Work to be completed. Without the images, write out the entries word for word.

Excerpted data.
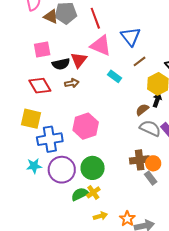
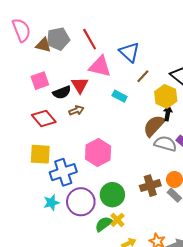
brown semicircle: (142, 110) -> (154, 126), size x1.6
brown cross: (140, 160) -> (150, 186), moved

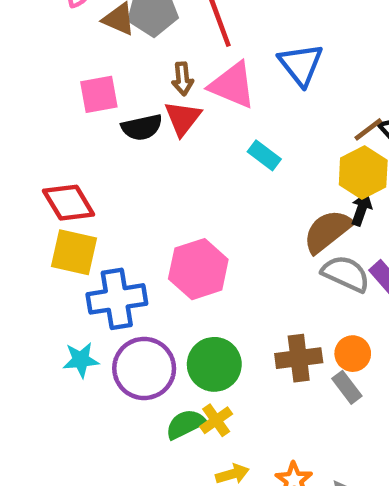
brown line: (143, 76) -> (368, 129), moved
brown arrow: (76, 110) -> (183, 79), moved, turned 96
red diamond: (44, 118) -> (69, 203), moved

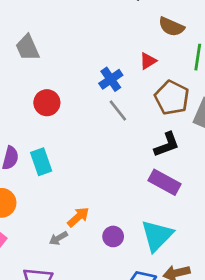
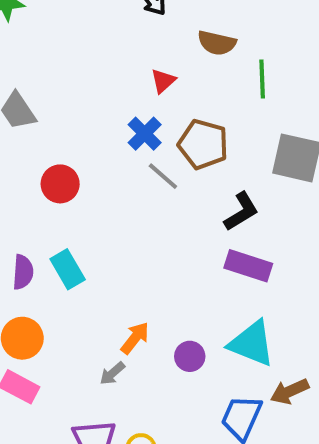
red triangle: (148, 61) -> (163, 81), moved
brown pentagon: (172, 98) -> (203, 144), moved
cyan triangle: (157, 236) -> (252, 343), turned -42

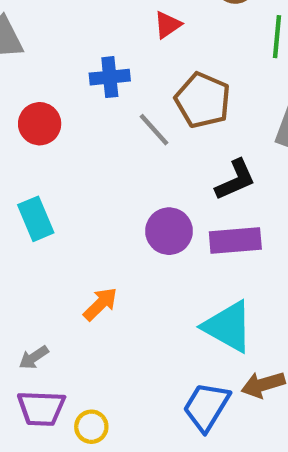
blue cross: (145, 134) -> (110, 77), moved, turned 32
purple rectangle: (248, 266) -> (235, 240), turned -30
purple circle: (190, 356) -> (169, 231), moved, size x1.4
gray arrow: (112, 373) -> (34, 358), moved

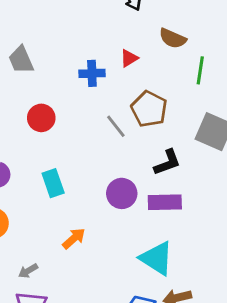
blue cross: (110, 77) -> (92, 73), moved
cyan rectangle: (36, 219) -> (53, 183), moved

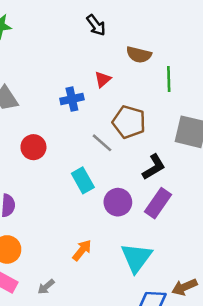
cyan rectangle: (53, 183) -> (83, 180), moved
purple rectangle: (165, 202) -> (158, 203), turned -44
cyan triangle: (157, 258) -> (136, 258), moved, turned 44

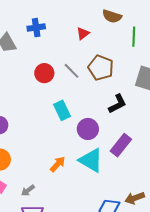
blue cross: (72, 99) -> (36, 28), moved
gray line: (102, 143) -> (71, 71), moved
red circle: (33, 147) -> (44, 73), moved
purple rectangle: (158, 203) -> (121, 145), moved
cyan triangle: (136, 258) -> (91, 160), moved, turned -40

Response.
brown semicircle: (142, 110) -> (154, 126), size x1.6
brown cross: (140, 160) -> (150, 186), moved

brown line: (143, 76) -> (368, 129), moved
brown arrow: (76, 110) -> (183, 79), moved, turned 96
red diamond: (44, 118) -> (69, 203), moved

red triangle: (148, 61) -> (163, 81), moved
brown pentagon: (172, 98) -> (203, 144), moved
cyan triangle: (157, 236) -> (252, 343), turned -42

blue cross: (145, 134) -> (110, 77), moved, turned 32
purple rectangle: (248, 266) -> (235, 240), turned -30
purple circle: (190, 356) -> (169, 231), moved, size x1.4
gray arrow: (112, 373) -> (34, 358), moved

blue cross: (110, 77) -> (92, 73), moved
cyan rectangle: (36, 219) -> (53, 183), moved

cyan rectangle: (53, 183) -> (83, 180), moved
purple rectangle: (165, 202) -> (158, 203), turned -44
cyan triangle: (157, 258) -> (136, 258), moved, turned 44

blue cross: (72, 99) -> (36, 28), moved
gray line: (102, 143) -> (71, 71), moved
red circle: (33, 147) -> (44, 73), moved
purple rectangle: (158, 203) -> (121, 145), moved
cyan triangle: (136, 258) -> (91, 160), moved, turned -40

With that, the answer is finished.